EXERCISE DATA:

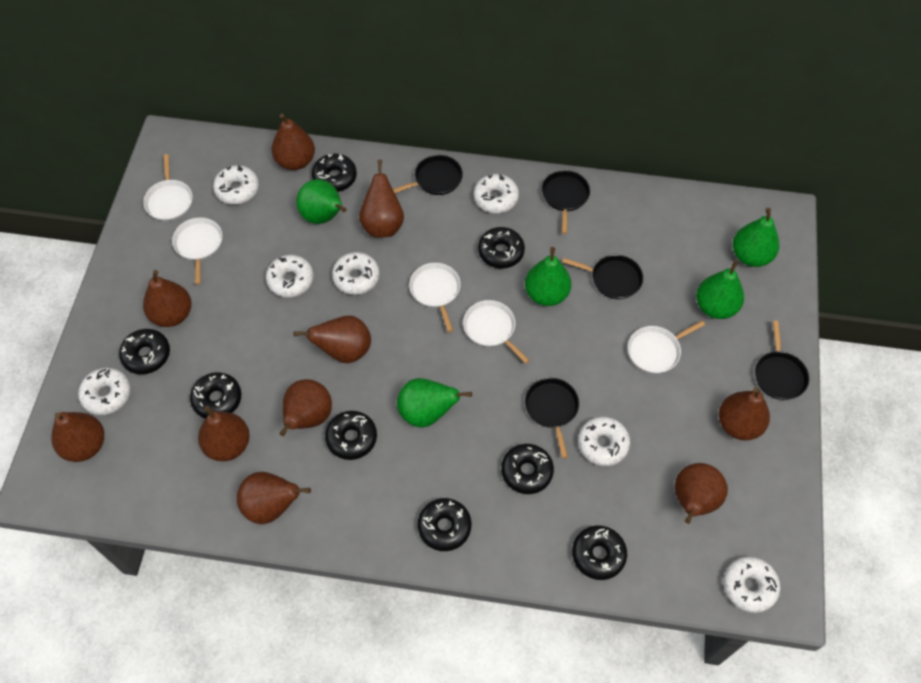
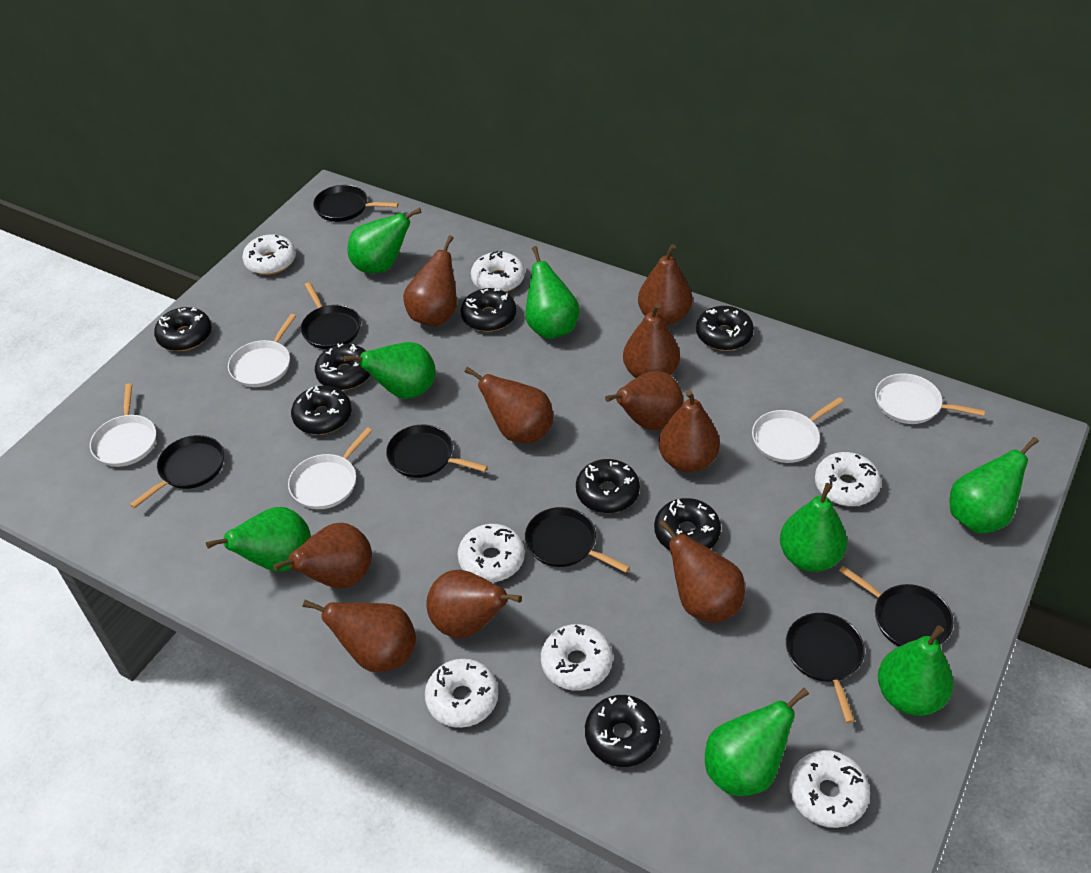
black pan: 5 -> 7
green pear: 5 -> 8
...
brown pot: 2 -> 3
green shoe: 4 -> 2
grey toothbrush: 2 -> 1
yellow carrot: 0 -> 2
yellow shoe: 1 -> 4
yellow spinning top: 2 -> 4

ACTION ITEM: Would you please copy every line from the listing above that contains the word "yellow"?

WRITTEN SOLUTION:
yellow carrot: 0 -> 2
yellow shoe: 1 -> 4
yellow spinning top: 2 -> 4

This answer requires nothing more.